• **Data for processing**
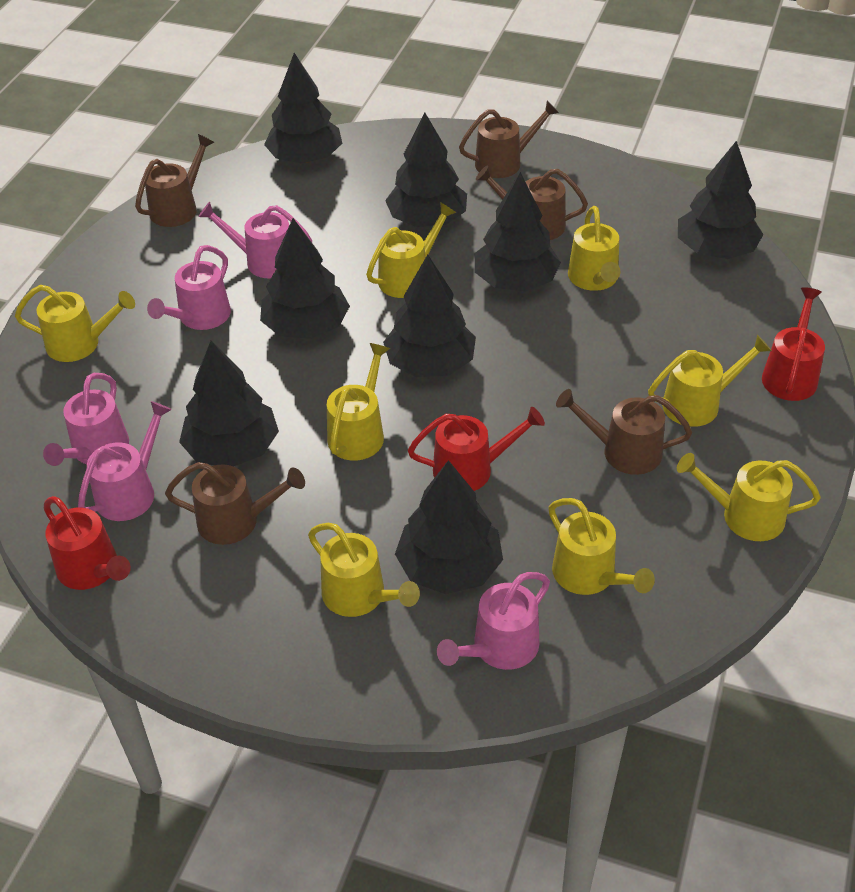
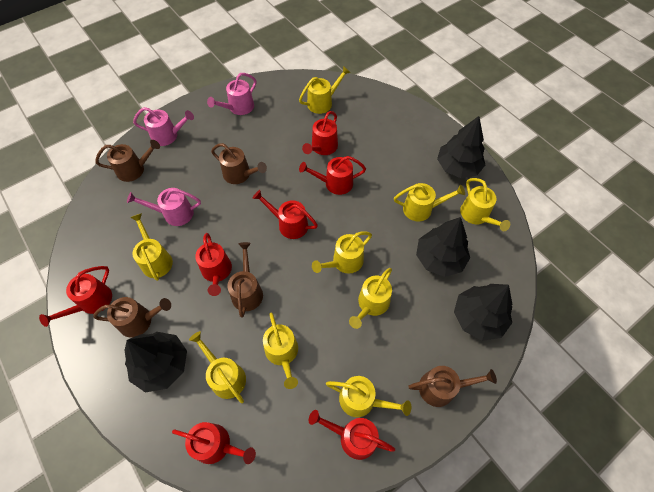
black tree: 8 -> 4
pink watering can: 5 -> 3
red watering can: 3 -> 7
yellow watering can: 8 -> 9

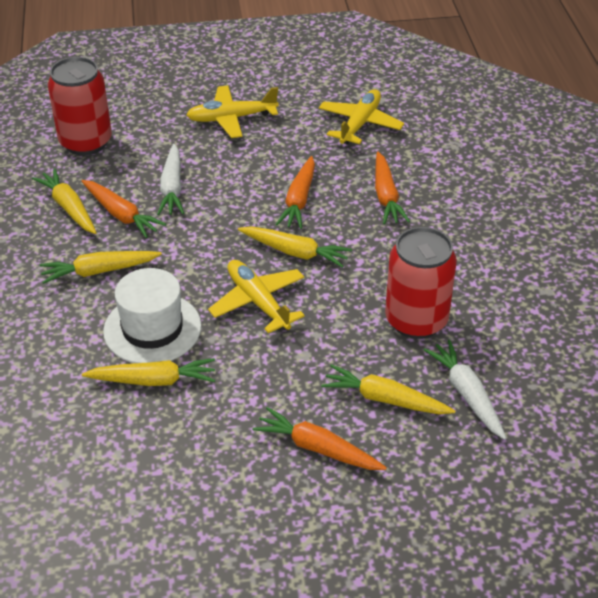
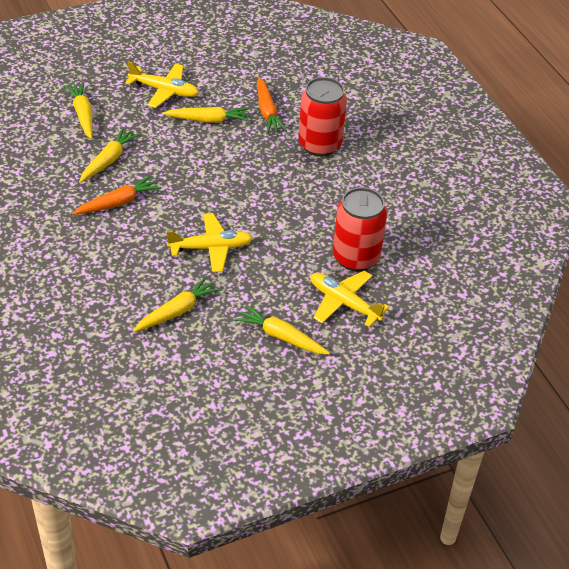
orange carrot: 4 -> 2
white carrot: 2 -> 0
white hat: 1 -> 0

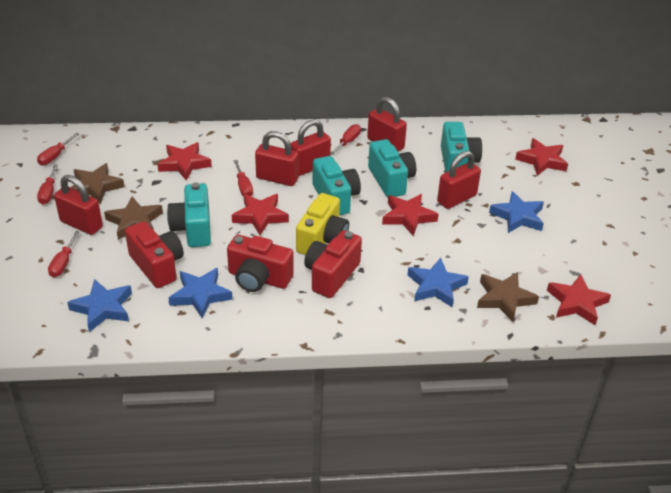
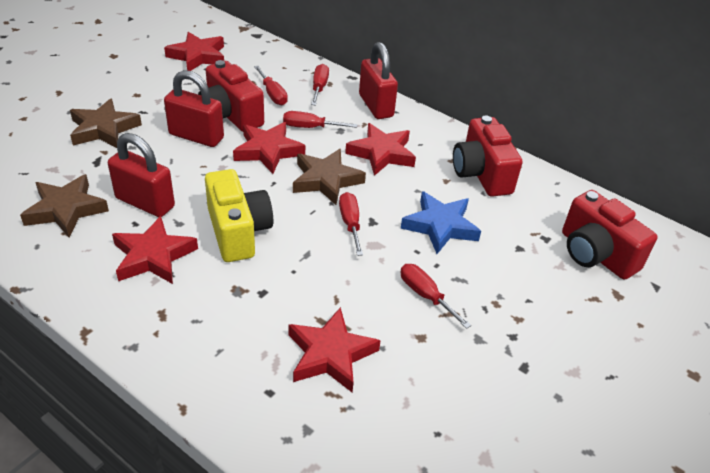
blue star: 4 -> 1
red padlock: 5 -> 3
turquoise camera: 4 -> 0

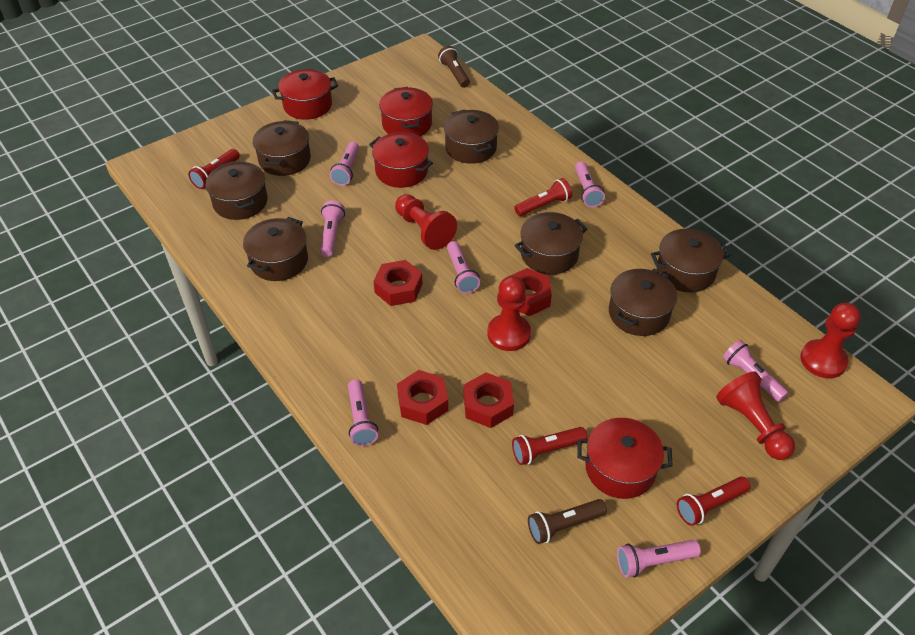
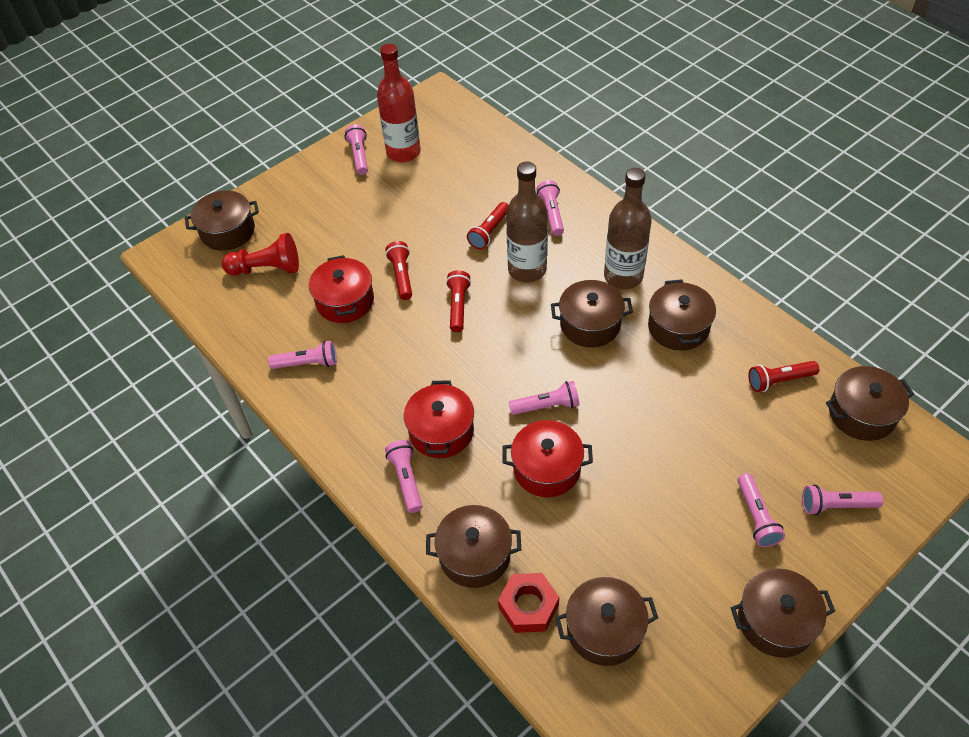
brown bottle: 0 -> 2
brown flashlight: 2 -> 0
red bottle: 0 -> 1
red nut: 4 -> 1
red pawn: 4 -> 1
red pot: 4 -> 3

• **Problem requirements**
Note each line of the material holding "watering" and copy it out.

• **Task answer**
pink watering can: 5 -> 3
red watering can: 3 -> 7
yellow watering can: 8 -> 9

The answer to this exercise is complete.